## [Before-and-after object listings]
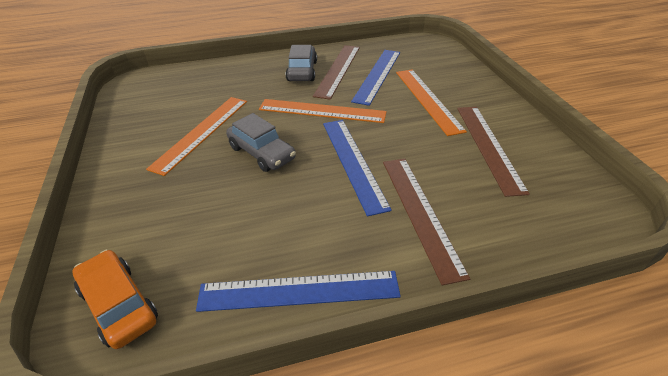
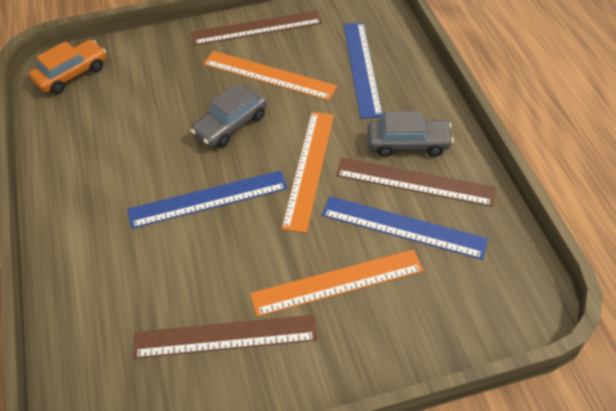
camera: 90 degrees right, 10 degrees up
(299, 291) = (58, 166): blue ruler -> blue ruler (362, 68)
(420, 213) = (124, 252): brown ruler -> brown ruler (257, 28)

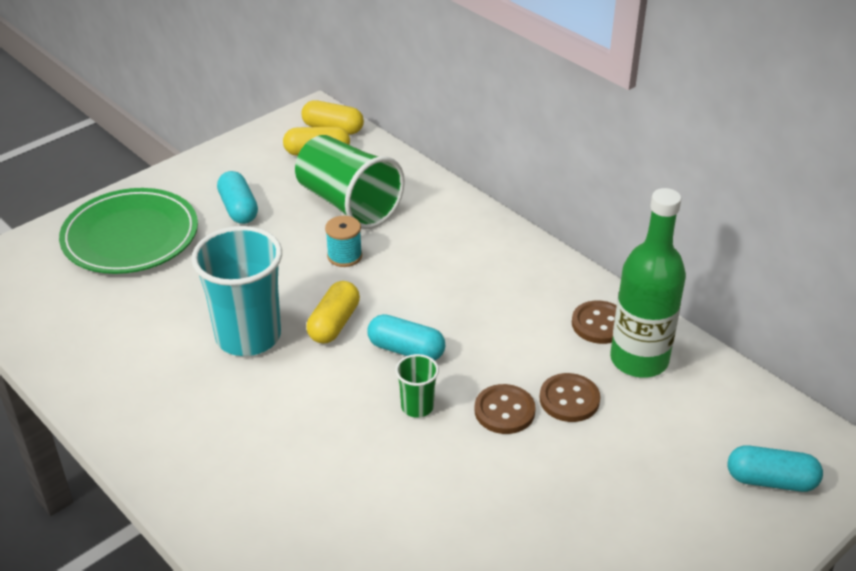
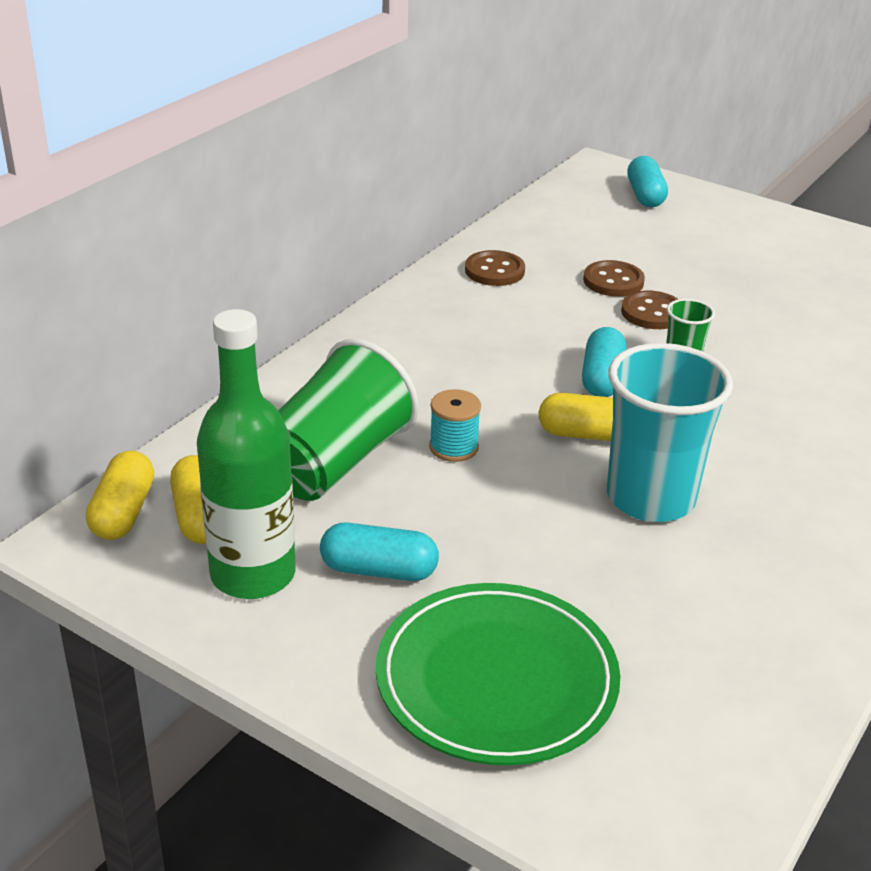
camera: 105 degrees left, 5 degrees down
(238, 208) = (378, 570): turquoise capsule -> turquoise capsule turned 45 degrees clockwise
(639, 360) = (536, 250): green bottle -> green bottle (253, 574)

## [Problem description]
Which lines of the data include the word "degrees"? Copy each one.

## [Answer box]
camera: 90 degrees right, 10 degrees up
camera: 105 degrees left, 5 degrees down
(238, 208) = (378, 570): turquoise capsule -> turquoise capsule turned 45 degrees clockwise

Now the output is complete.